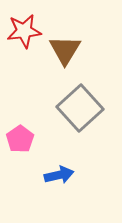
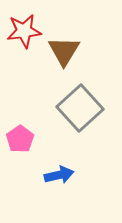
brown triangle: moved 1 px left, 1 px down
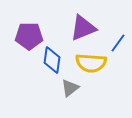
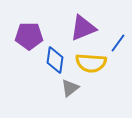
blue diamond: moved 3 px right
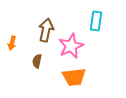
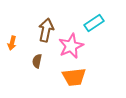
cyan rectangle: moved 2 px left, 2 px down; rotated 48 degrees clockwise
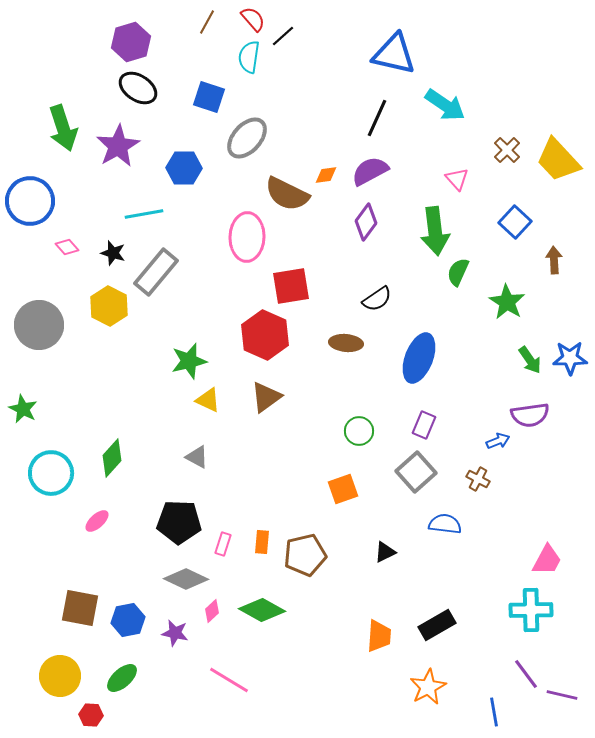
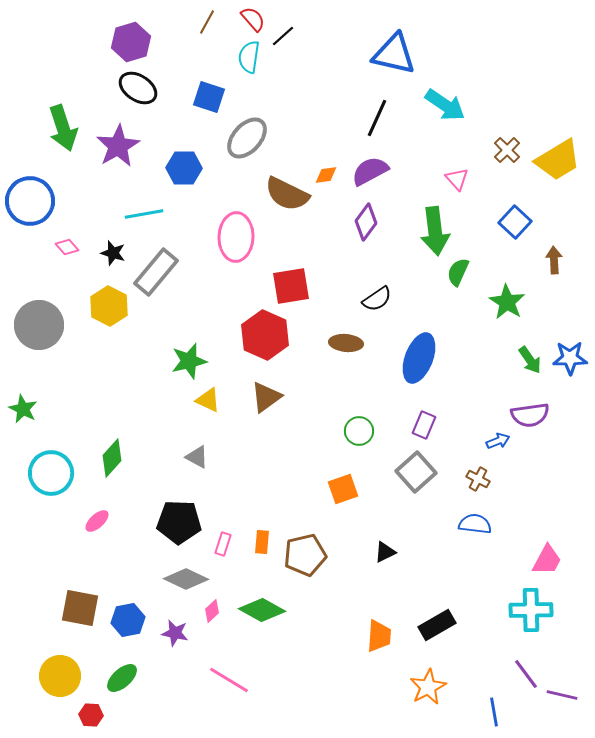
yellow trapezoid at (558, 160): rotated 78 degrees counterclockwise
pink ellipse at (247, 237): moved 11 px left
blue semicircle at (445, 524): moved 30 px right
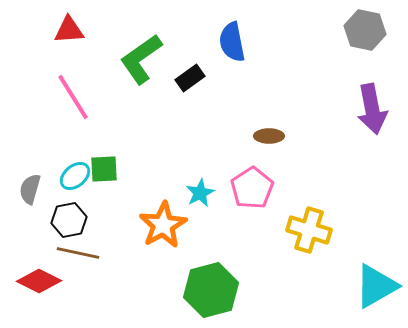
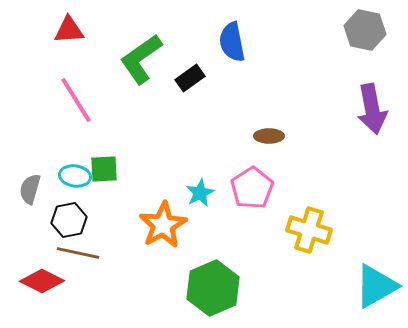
pink line: moved 3 px right, 3 px down
cyan ellipse: rotated 48 degrees clockwise
red diamond: moved 3 px right
green hexagon: moved 2 px right, 2 px up; rotated 8 degrees counterclockwise
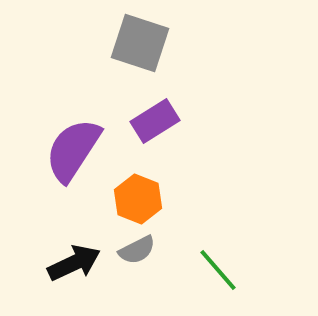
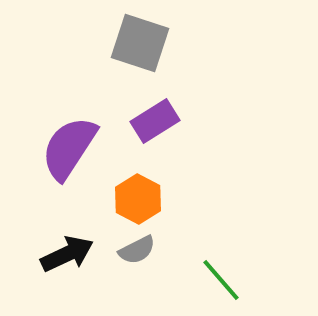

WHAT THE TASK ASKS: Copy the records above precisely, and leave every image out of the copy.

EXERCISE OUTPUT:
brown triangle: moved 1 px left, 1 px down
blue diamond: moved 3 px right
cyan rectangle: moved 2 px left, 2 px down; rotated 48 degrees clockwise
yellow trapezoid at (558, 160): rotated 78 degrees counterclockwise
pink ellipse at (247, 237): moved 11 px left
blue semicircle at (445, 524): moved 30 px right
pink line: moved 3 px right, 3 px down
cyan ellipse: rotated 48 degrees clockwise
red diamond: moved 3 px right
green hexagon: moved 2 px right, 2 px up; rotated 8 degrees counterclockwise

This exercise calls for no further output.